◆ **HOW TO COMPLETE THIS TASK**: What is needed is each line of the data below that holds the string "left".

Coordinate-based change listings
Segment Open
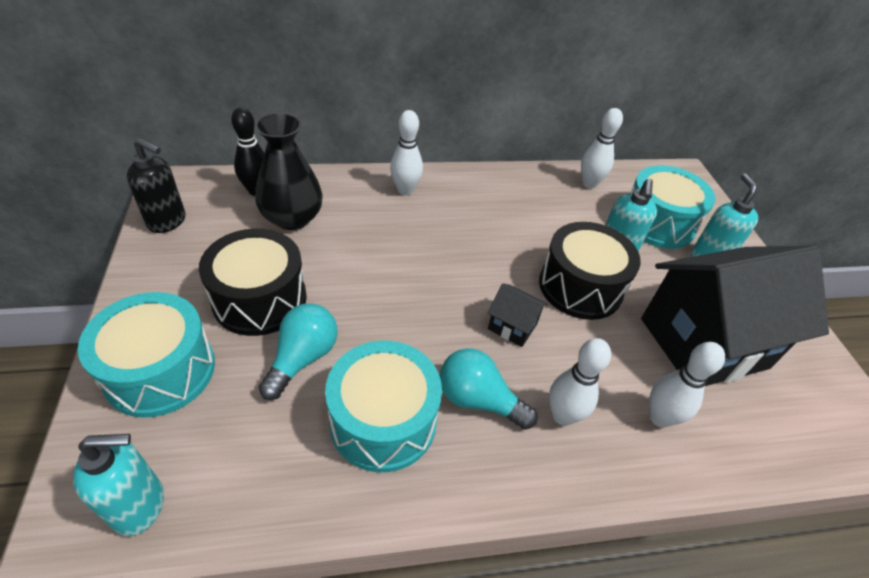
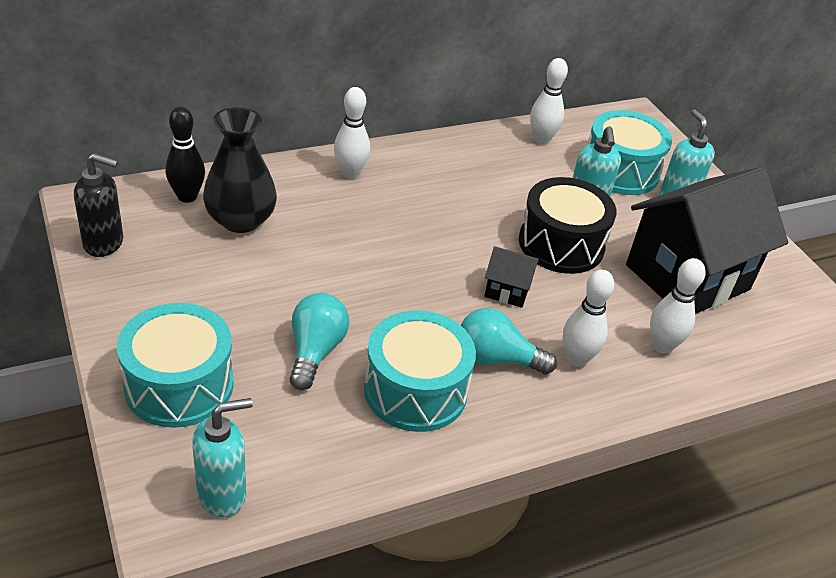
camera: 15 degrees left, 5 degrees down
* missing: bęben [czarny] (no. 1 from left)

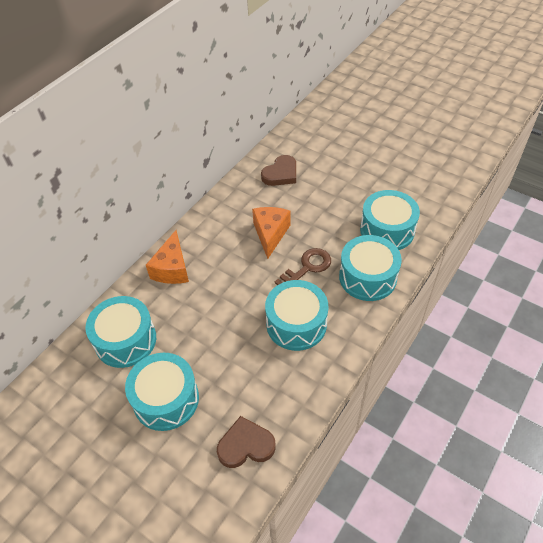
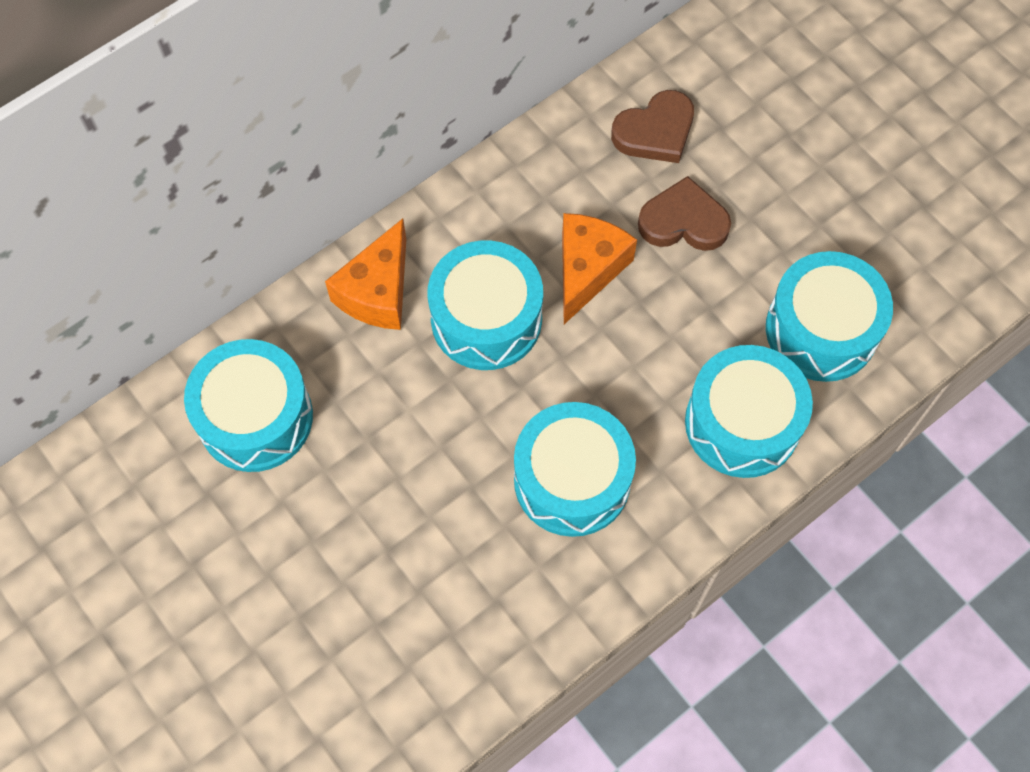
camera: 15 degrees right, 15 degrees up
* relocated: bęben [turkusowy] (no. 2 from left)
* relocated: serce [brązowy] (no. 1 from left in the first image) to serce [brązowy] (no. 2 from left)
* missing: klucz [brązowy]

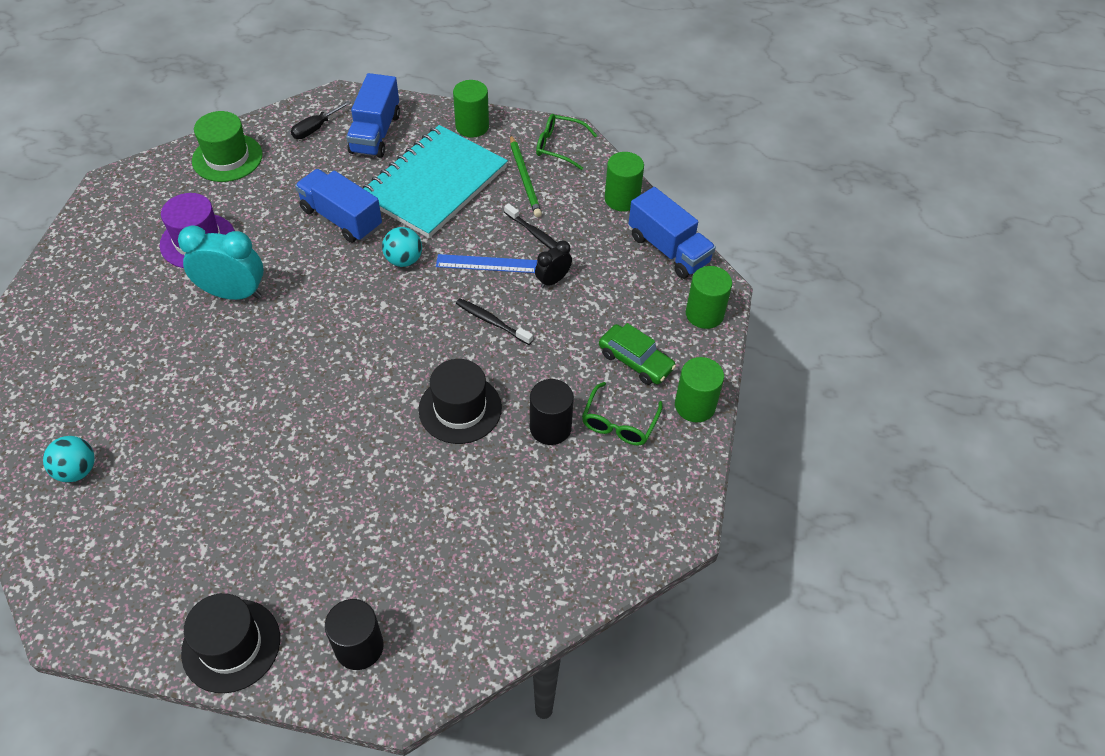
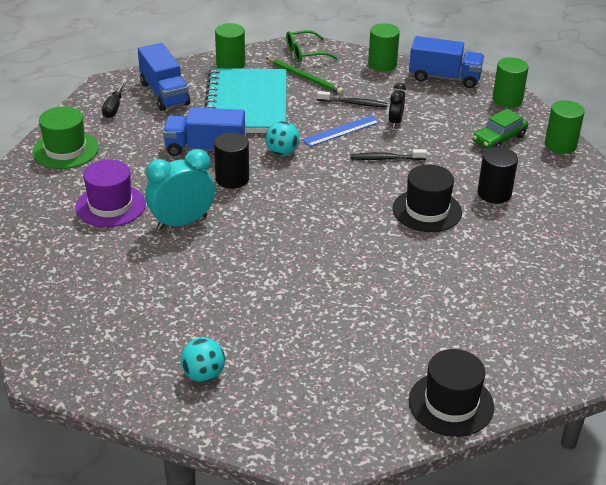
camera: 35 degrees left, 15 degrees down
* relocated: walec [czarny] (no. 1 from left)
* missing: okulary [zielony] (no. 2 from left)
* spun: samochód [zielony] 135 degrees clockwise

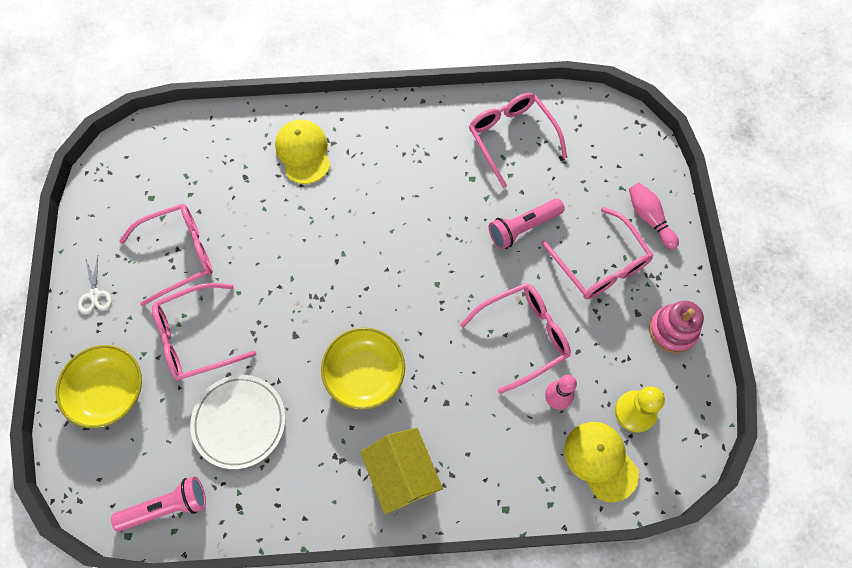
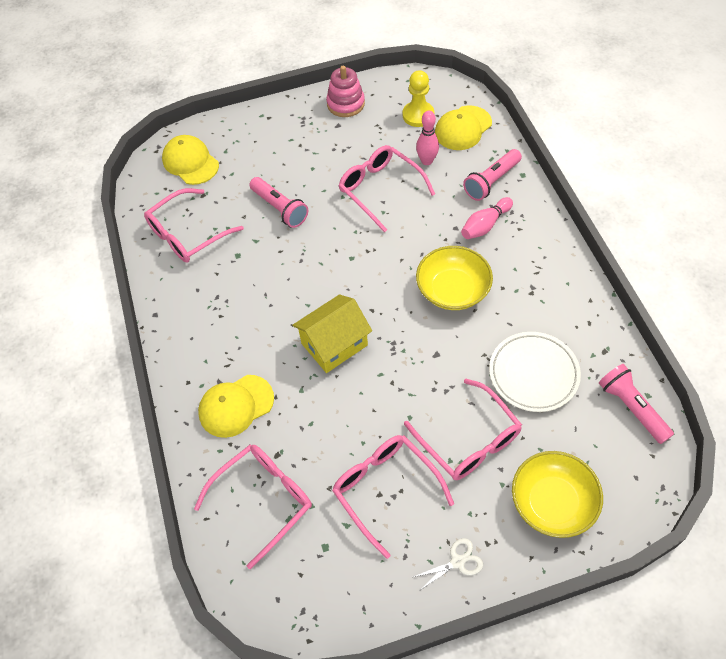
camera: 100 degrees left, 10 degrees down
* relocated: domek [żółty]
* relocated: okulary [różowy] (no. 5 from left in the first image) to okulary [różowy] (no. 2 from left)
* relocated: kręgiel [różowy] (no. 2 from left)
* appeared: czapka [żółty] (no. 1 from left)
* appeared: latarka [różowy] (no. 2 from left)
Segment Closed
◆ **SOLUTION TO THIS PROBLEM**:
camera: 15 degrees left, 5 degrees down
* missing: bęben [czarny] (no. 1 from left)
* relocated: bęben [turkusowy] (no. 2 from left)
* relocated: serce [brązowy] (no. 1 from left in the first image) to serce [brązowy] (no. 2 from left)
camera: 35 degrees left, 15 degrees down
* relocated: walec [czarny] (no. 1 from left)
* missing: okulary [zielony] (no. 2 from left)
camera: 100 degrees left, 10 degrees down
* relocated: okulary [różowy] (no. 5 from left in the first image) to okulary [różowy] (no. 2 from left)
* relocated: kręgiel [różowy] (no. 2 from left)
* appeared: czapka [żółty] (no. 1 from left)
* appeared: latarka [różowy] (no. 2 from left)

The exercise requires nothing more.